Stored records:

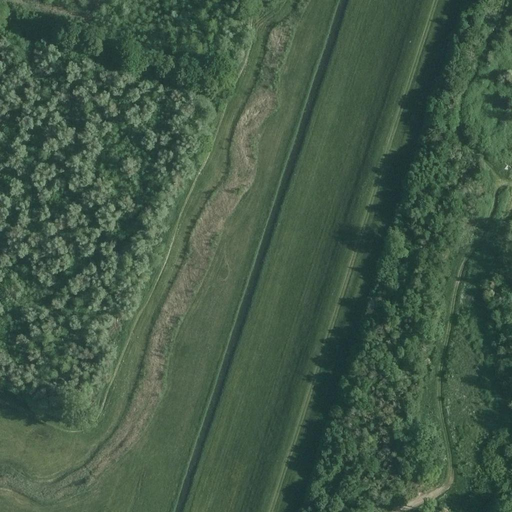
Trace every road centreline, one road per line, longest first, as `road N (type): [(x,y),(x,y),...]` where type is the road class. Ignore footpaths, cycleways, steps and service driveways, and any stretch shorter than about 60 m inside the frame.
road 1 (track): [(257,0),(220,135),(103,418),(88,431),(61,428),(0,402)]
road 2 (track): [(498,0),(452,144),(495,189),(461,279),(440,376),(447,477),(415,511)]
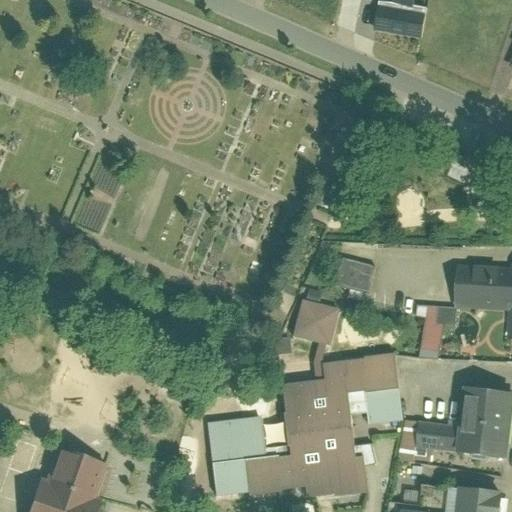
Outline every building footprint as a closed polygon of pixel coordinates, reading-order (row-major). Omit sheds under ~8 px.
[(415,0),(369,0),(369,1),(413,10),(415,0)] [(439,173),(416,165),(411,177),(406,175),(397,198),(403,200),(401,206),(421,214),(424,208),(430,210),(439,187),(435,185),(439,173)] [(374,266),(340,257),(332,288),(366,296),(374,266)] [(511,266),(455,264),(453,307),(507,309),(506,339),(511,339),(511,266)] [(338,307),(299,298),(291,335),(330,344),(338,307)] [(452,308),(415,304),(414,318),(423,319),(420,350),(439,352),(441,323),(451,324),(452,308)] [(287,353),(286,339),(272,340),(273,354),(287,353)] [(306,499),(366,493),(362,456),(352,457),(347,415),(365,413),(366,425),(403,422),(396,352),(324,359),(325,377),(280,381),(287,448),(266,450),(263,412),(206,418),(213,496),(305,487),(306,499)] [(511,455),(511,385),(467,381),(462,425),(410,420),(407,452),(511,463),(511,455)] [(95,511),(110,468),(64,453),(52,490),(41,487),(32,511),(95,511)] [(499,511),(502,487),(452,482),(449,507),(403,502),(401,511),(499,511)]
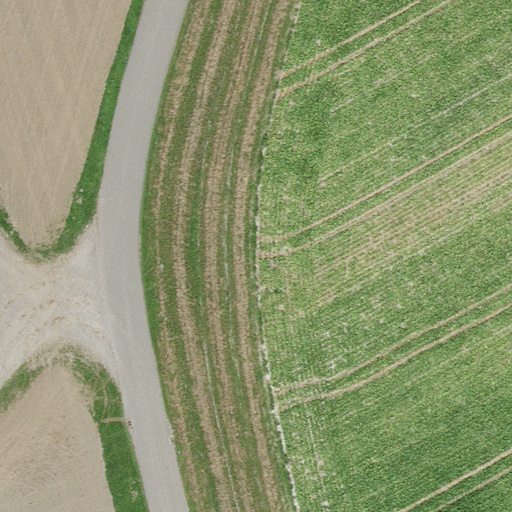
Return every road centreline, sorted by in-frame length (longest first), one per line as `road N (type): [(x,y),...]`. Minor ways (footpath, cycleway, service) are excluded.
road 1 (unclassified): [(173,511),(136,334),(125,234),(142,107),(173,0)]
road 2 (track): [(127,273),(35,308),(0,246)]
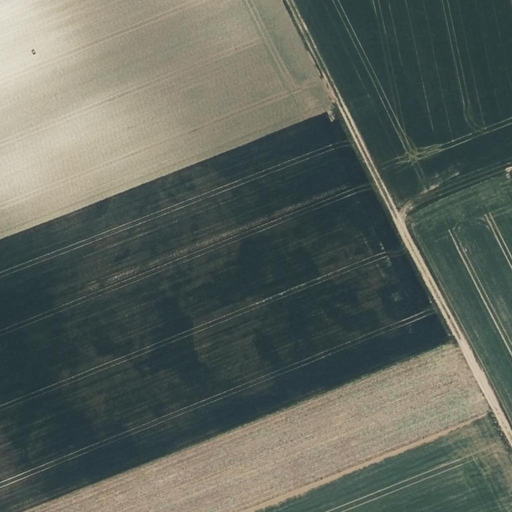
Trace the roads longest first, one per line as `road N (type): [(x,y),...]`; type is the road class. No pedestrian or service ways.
road 1 (track): [(286,0),(511,452)]
road 2 (track): [(511,169),(392,213)]
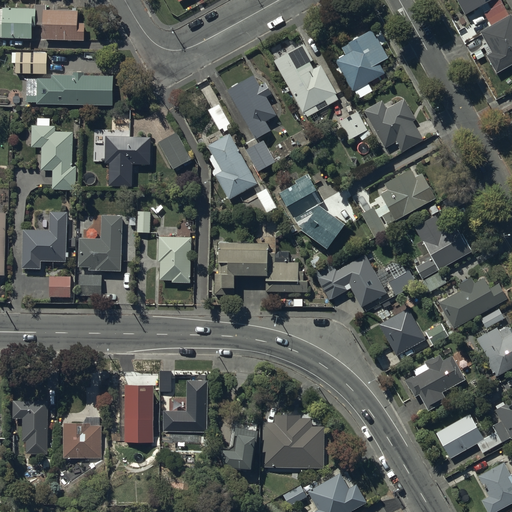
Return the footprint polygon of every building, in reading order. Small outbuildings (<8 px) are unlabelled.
[(511,18),(500,0),(458,0),(466,15),(489,3),(492,10),(485,14),(493,28),(511,18)] [(35,8),(3,8),(3,25),(0,24),(0,37),(3,39),(33,39),(33,27),(36,27),(36,25),(43,25),(43,40),(85,41),(85,24),(78,24),(78,11),(47,10),(47,5),(35,5),(35,8)] [(511,62),(511,20),(511,18),(493,28),(484,33),(495,53),(491,56),(499,70),(511,62)] [(377,65),(389,58),(374,32),(343,49),(347,57),(339,62),(354,89),(382,74),(377,65)] [(312,62),(304,47),(278,61),(308,117),(338,101),(320,68),(314,72),(309,63),(312,62)] [(34,53),(13,53),(13,63),(16,63),(16,74),(48,74),(48,53),(46,53),(46,52),(34,52),(34,53)] [(53,79),(38,79),(38,83),(27,83),(27,103),(37,103),(37,104),(113,105),(113,77),(84,76),(84,73),(74,73),(74,76),(53,76),(53,79)] [(269,94),(265,86),(260,88),(254,77),(228,91),(255,140),(272,131),(266,120),(275,115),(265,96),(269,94)] [(386,111),(382,104),(367,113),(386,147),(397,140),(403,151),(423,140),(412,121),(415,120),(404,101),(386,111)] [(232,128),(220,104),(209,110),(219,130),(224,127),(226,131),(232,128)] [(367,131),(357,113),(339,123),(350,141),(367,131)] [(51,119),(38,119),(38,126),(32,126),(32,148),(42,148),(42,171),(53,171),(53,190),(76,190),(76,166),(71,166),(71,164),(73,164),(73,132),(56,132),(56,126),(51,126),(51,119)] [(191,160),(176,133),(158,143),(173,170),(191,160)] [(150,137),(106,137),(106,164),(110,164),(110,186),(133,187),(133,164),(150,165),(150,137)] [(256,184),(230,137),(211,147),(225,172),(217,177),(230,199),(256,184)] [(273,162),(262,143),(249,150),(259,169),(273,162)] [(415,181),(411,173),(387,186),(390,192),(384,195),(389,205),(380,210),(389,225),(437,200),(424,176),(415,181)] [(343,227),(320,210),(317,205),(323,203),(309,176),(298,181),(301,186),(283,195),(299,226),(328,247),(343,227)] [(386,230),(375,209),(364,215),(375,236),(386,230)] [(50,230),(24,230),(23,230),(23,269),(41,269),(41,262),(67,262),(68,212),(50,212),(50,230)] [(151,212),(138,212),(138,233),(151,233),(151,212)] [(121,271),(122,216),(102,216),(101,239),(79,238),(79,268),(89,268),(89,271),(121,271)] [(446,241),(434,220),(419,229),(435,258),(416,268),(422,280),(471,253),(460,233),(446,241)] [(191,237),(158,237),(158,262),(159,262),(159,281),(172,281),(172,283),(190,283),(191,237)] [(269,244),(219,243),(219,247),(218,247),(218,263),(221,263),(221,273),(215,273),(214,295),(237,295),(237,276),(266,276),(266,292),(311,293),(312,280),(303,280),(303,271),(298,271),(298,263),(288,263),(289,253),(269,252),(269,244)] [(364,307),(386,295),(366,258),(338,273),(332,264),(317,272),(331,298),(353,287),(364,307)] [(416,283),(409,269),(387,281),(394,295),(416,283)] [(102,275),(81,275),(81,296),(101,296),(102,275)] [(72,277),(50,276),(50,297),(71,298),(72,277)] [(490,293),(484,282),(476,287),(472,280),(461,287),(463,291),(440,304),(454,329),(506,301),(499,288),(490,293)] [(425,342),(408,311),(381,326),(398,356),(425,342)] [(500,311),(483,321),(488,329),(505,319),(500,311)] [(441,323),(425,333),(433,345),(449,336),(441,323)] [(500,335),(497,329),(478,340),(497,376),(511,367),(511,331),(510,329),(500,335)] [(465,381),(452,356),(445,360),(442,355),(427,363),(428,365),(416,371),(420,377),(410,382),(416,394),(421,392),(430,409),(445,402),(441,393),(465,381)] [(208,381),(187,381),(186,411),(164,411),(163,432),(207,432),(208,381)] [(48,401),(13,401),(13,419),(23,419),(23,442),(27,442),(27,454),(48,454),(48,401)] [(497,434),(503,443),(511,439),(511,440),(511,403),(496,412),(502,422),(494,427),(497,434)] [(275,423),(263,423),(262,468),(323,468),(324,426),(313,426),(313,419),(300,419),(300,415),(275,415),(275,423)] [(497,434),(485,441),(471,415),(437,434),(451,460),(478,445),(483,455),(503,443),(497,434)] [(86,424),(65,423),(65,458),(101,459),(102,426),(100,426),(100,417),(86,417),(86,424)] [(260,422),(243,420),(242,428),(235,427),(233,451),(219,450),(224,467),(252,470),(257,434),(258,434),(260,422)] [(511,476),(511,477),(505,465),(480,478),(479,478),(490,498),(482,502),(487,511),(499,511),(511,505),(511,476)] [(340,473),(308,492),(318,510),(314,511),(350,511),(367,503),(357,485),(349,489),(340,473)] [(301,486),(283,495),(289,507),(307,497),(301,486)]
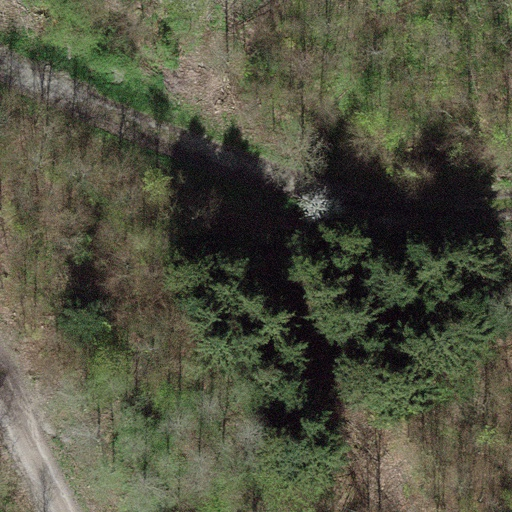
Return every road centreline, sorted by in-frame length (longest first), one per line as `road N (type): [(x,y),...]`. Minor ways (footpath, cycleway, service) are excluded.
road 1 (track): [(511,196),(434,202),(337,194),(247,171),(0,74)]
road 2 (track): [(0,361),(74,511)]
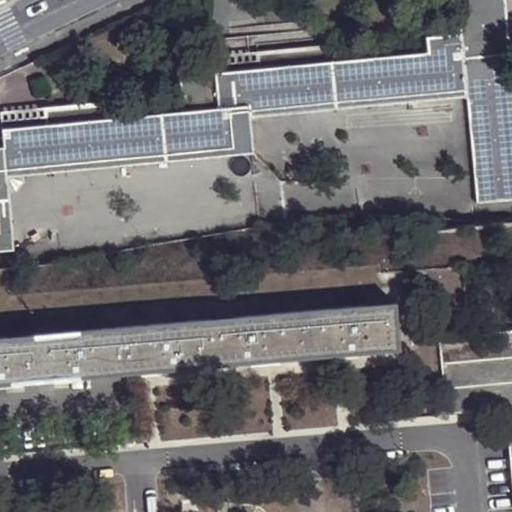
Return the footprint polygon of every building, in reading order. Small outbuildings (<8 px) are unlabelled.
[(458,0),(462,32),(469,95),(479,202),(511,198),(511,70),(505,0),(458,0)] [(430,53),(332,61),(337,108),(469,95),(462,32),(427,35),(430,53)] [(214,55),(215,64),(216,73),(332,61),(331,43),(214,55)] [(180,68),(185,111),(250,105),(251,116),(337,108),(332,61),(216,73),(215,64),(180,68)] [(2,110),(3,128),(120,117),(119,99),(2,110)] [(3,128),(4,146),(7,175),(254,151),(251,116),(250,105),(185,111),(120,117),(3,128)] [(0,251),(15,249),(7,175),(4,146),(0,146),(0,251)] [(0,338),(0,384),(125,374),(341,356),(398,351),(394,307),(384,308),(0,338)] [(504,411),(511,502),(511,333),(438,340),(443,416),(504,411)]
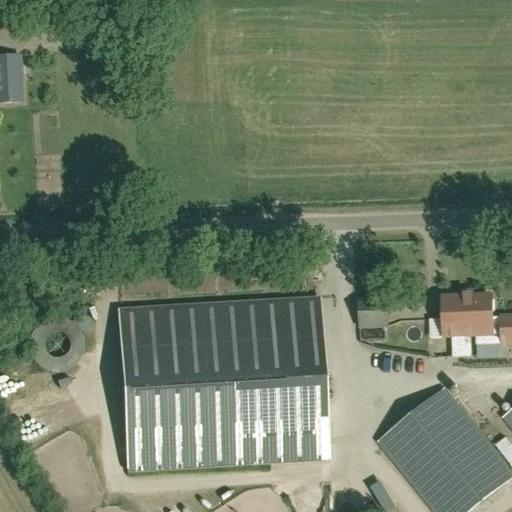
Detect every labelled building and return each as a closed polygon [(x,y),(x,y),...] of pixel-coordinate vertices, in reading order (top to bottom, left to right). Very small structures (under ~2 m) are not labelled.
[(52,5),(50,30),(85,34),(86,8),(52,5)] [(0,105),(23,104),(19,55),(0,56),(0,105)] [(500,318),(491,318),(490,297),(442,299),(443,337),(452,337),(454,358),(470,357),(469,336),(476,336),(476,346),(501,345),(501,348),(511,347),(511,315),(500,316),(500,318)] [(318,300),(115,313),(125,474),(328,461),(318,300)] [(359,329),(387,328),(386,300),(358,301),(359,329)] [(378,443),(432,511),(471,511),(511,479),(511,474),(444,390),(378,443)] [(511,412),(503,420),(511,431),(511,412)] [(389,511),(391,511),(400,508),(387,482),(377,487),(389,511)]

PROBLEM TO SOLVE ::
Duplicate everything in the records above from the line containing "Trace the roads" down to the line containing "road 2 (track): [(511,169),(392,213)]", both included.

WRITTEN RESPONSE ::
Trace the roads longest first, one per line as `road N (type): [(x,y),...]`; type is the road class. No pedestrian or service ways.
road 1 (track): [(286,0),(511,452)]
road 2 (track): [(511,169),(392,213)]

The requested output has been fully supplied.